*** Begin section ***

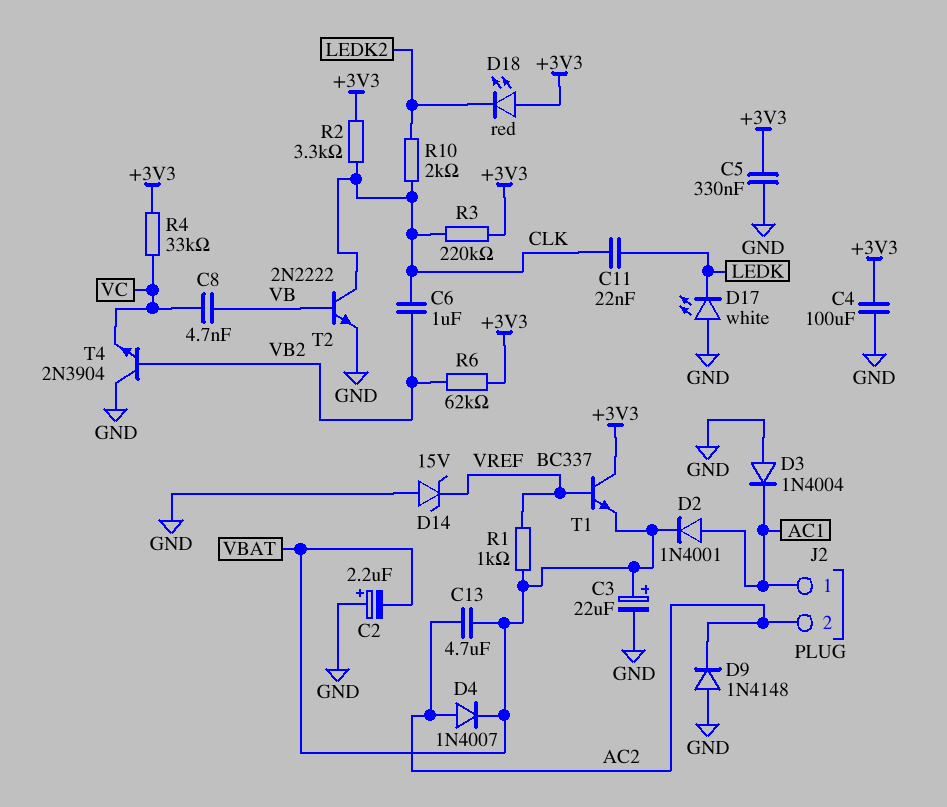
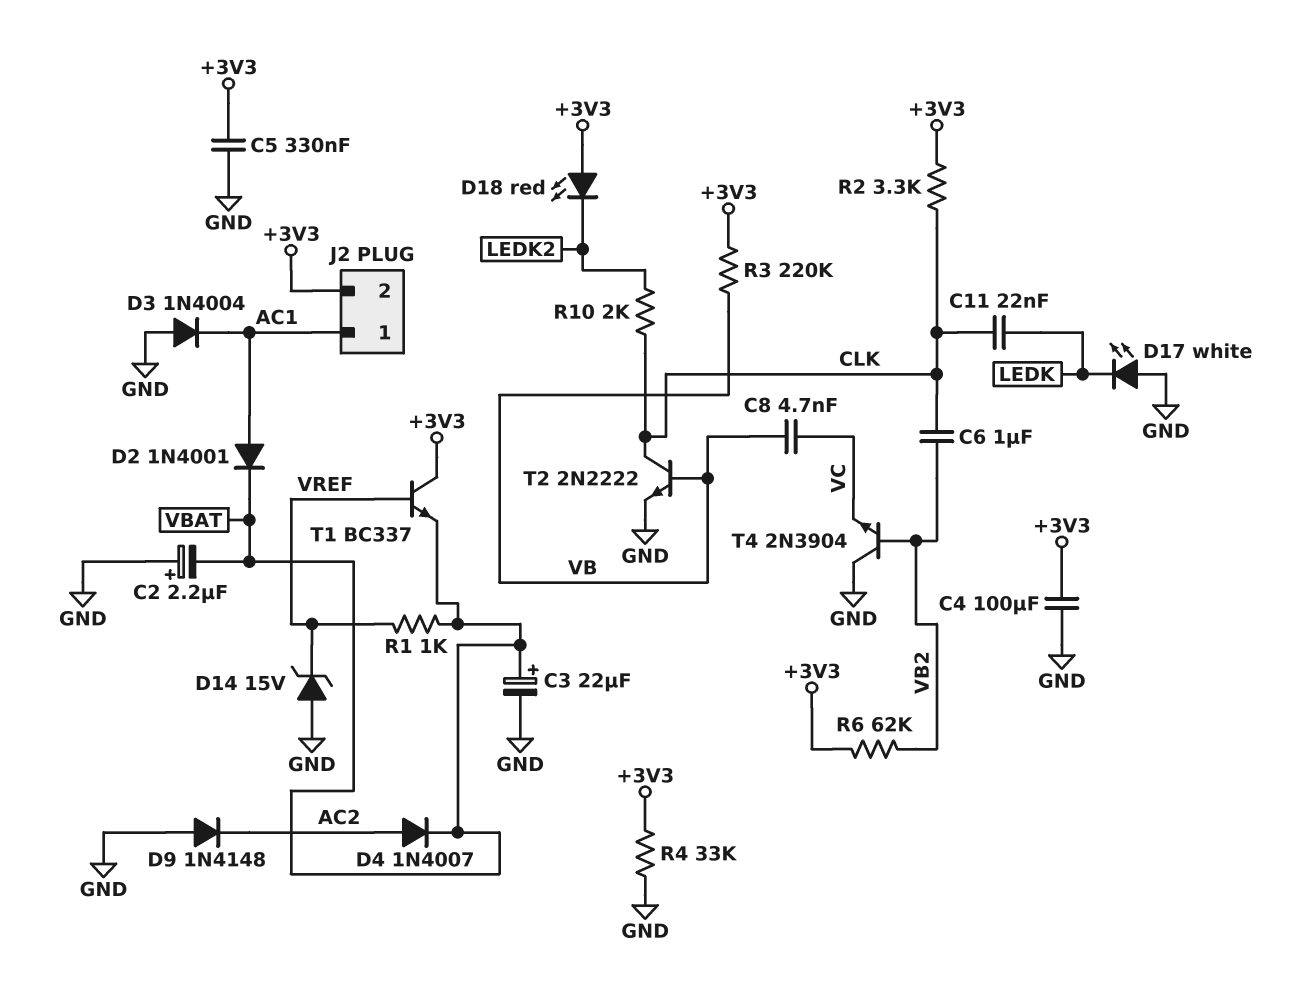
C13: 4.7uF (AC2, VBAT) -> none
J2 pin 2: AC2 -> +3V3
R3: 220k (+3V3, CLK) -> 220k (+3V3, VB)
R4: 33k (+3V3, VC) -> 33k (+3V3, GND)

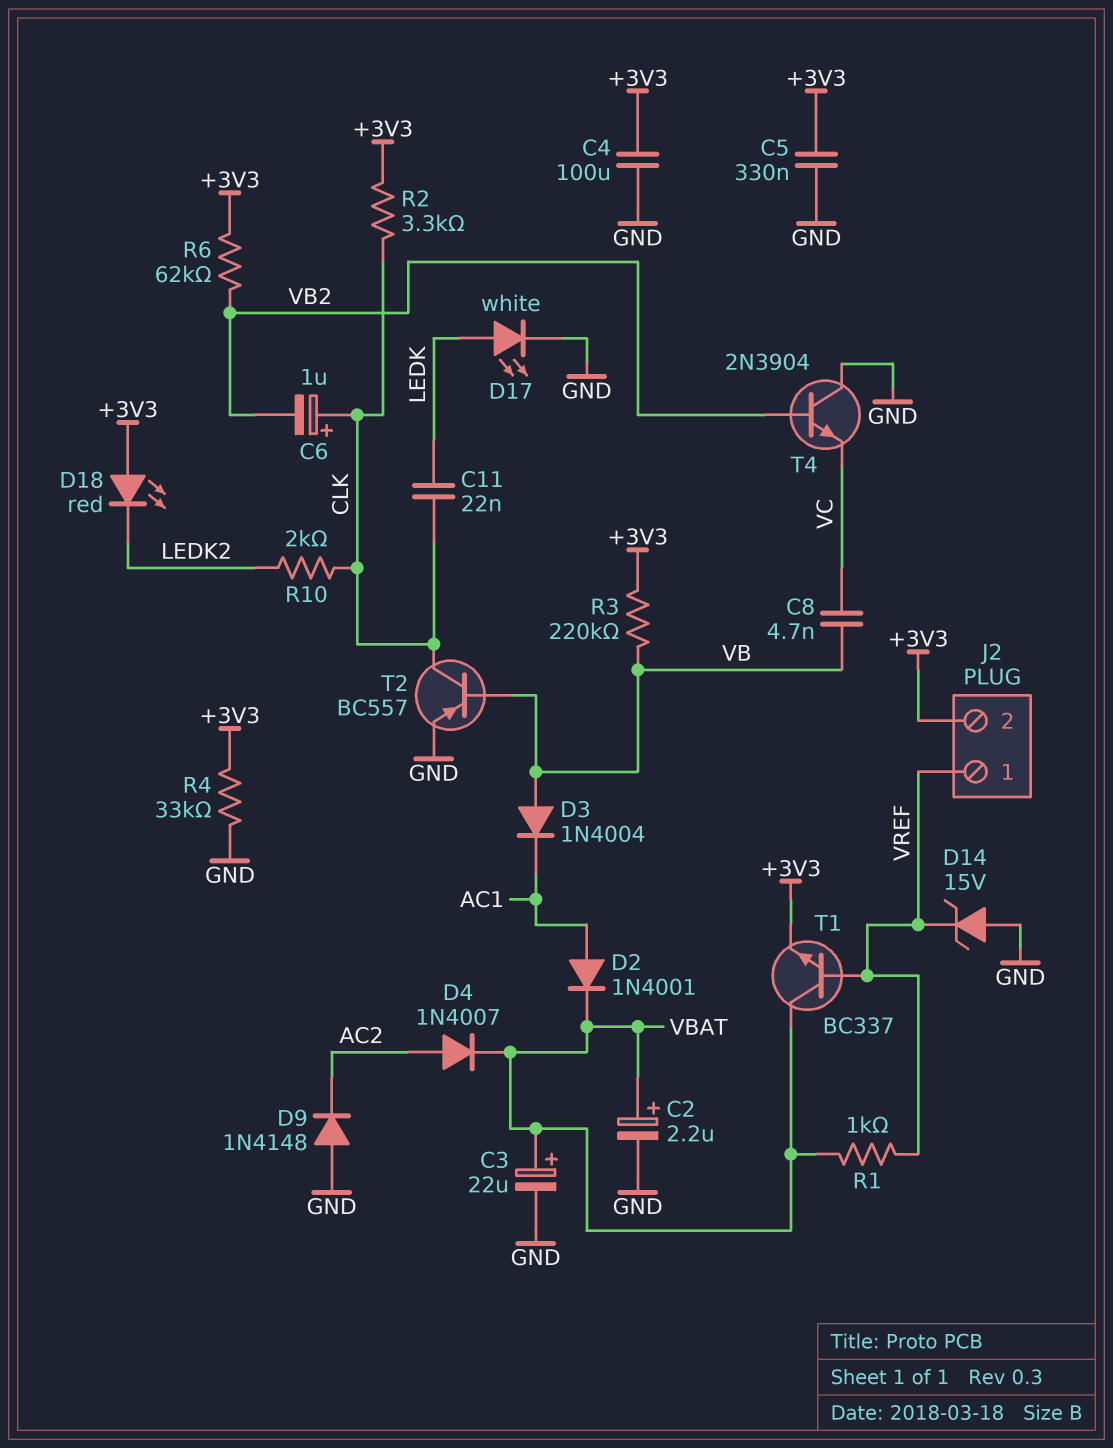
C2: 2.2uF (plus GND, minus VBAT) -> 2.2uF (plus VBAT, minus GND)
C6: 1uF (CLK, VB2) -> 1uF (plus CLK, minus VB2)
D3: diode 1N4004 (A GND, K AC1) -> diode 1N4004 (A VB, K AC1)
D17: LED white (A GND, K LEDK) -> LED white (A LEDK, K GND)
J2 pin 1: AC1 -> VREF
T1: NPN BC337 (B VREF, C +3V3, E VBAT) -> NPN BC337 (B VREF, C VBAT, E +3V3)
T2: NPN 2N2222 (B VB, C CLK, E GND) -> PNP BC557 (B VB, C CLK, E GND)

*** End section ***

What the task asks = Every line, from the one holding "J2 pin 1: AC1 -> VREF" through the last line of the material above, should be transcribed exactly, and no line outside that range.

Response to this task =
J2 pin 1: AC1 -> VREF
T1: NPN BC337 (B VREF, C +3V3, E VBAT) -> NPN BC337 (B VREF, C VBAT, E +3V3)
T2: NPN 2N2222 (B VB, C CLK, E GND) -> PNP BC557 (B VB, C CLK, E GND)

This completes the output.